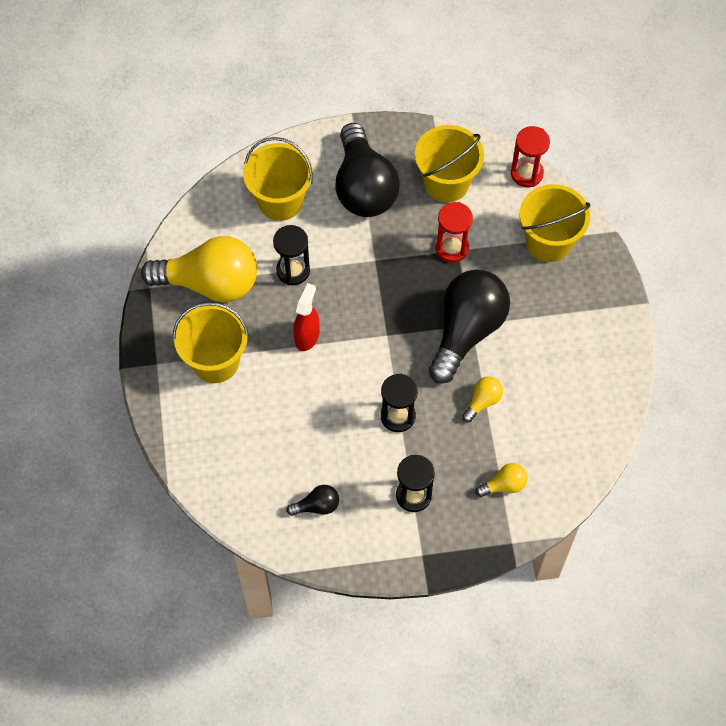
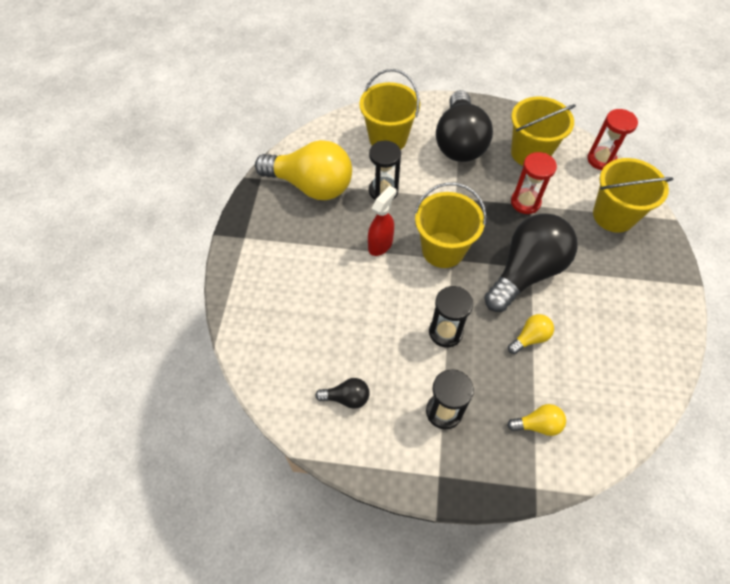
camera: 15 degrees right, 5 degrees down
(215, 361) = (295, 247): yellow bucket -> yellow bucket (443, 250)

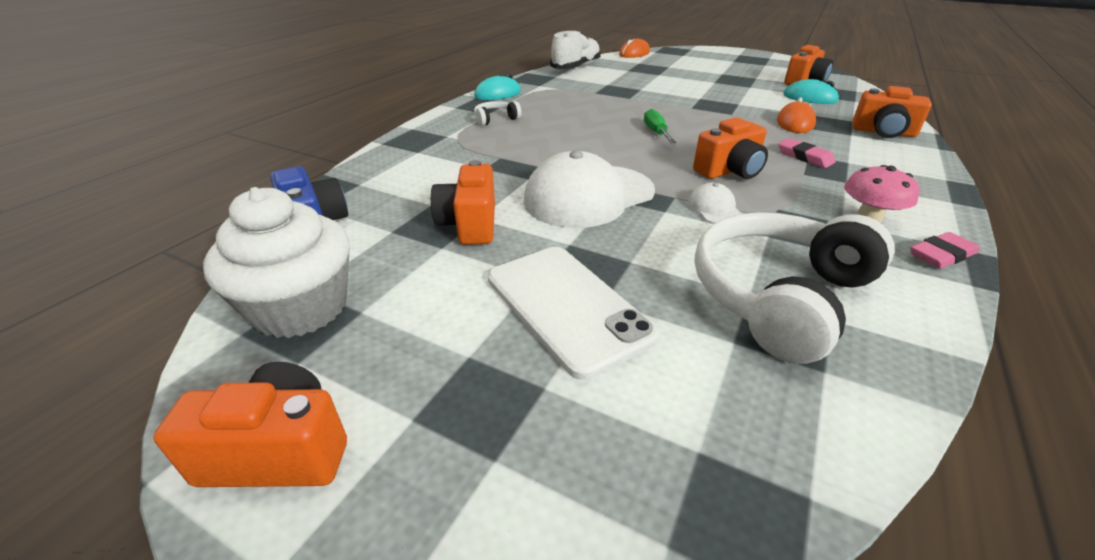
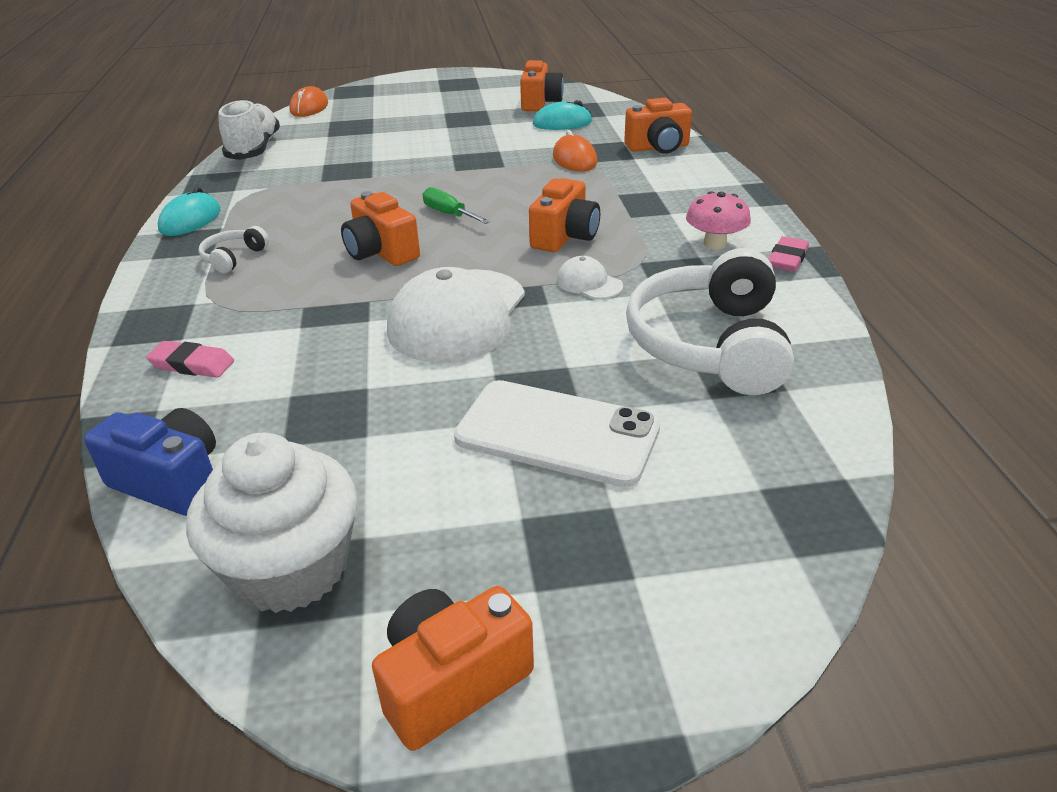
camera: 35 degrees left, 0 degrees up
(470, 224) = (366, 398): orange camera -> orange camera (381, 252)
(804, 157) = (616, 197): pink eraser -> pink eraser (192, 364)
----------
• **Task instructions**:
Each record above should be returned unchanged, except that the pictures are dropped.

• **Solution for this task**:
camera: 15 degrees right, 5 degrees down
(215, 361) = (295, 247): yellow bucket -> yellow bucket (443, 250)

camera: 35 degrees left, 0 degrees up
(470, 224) = (366, 398): orange camera -> orange camera (381, 252)
(804, 157) = (616, 197): pink eraser -> pink eraser (192, 364)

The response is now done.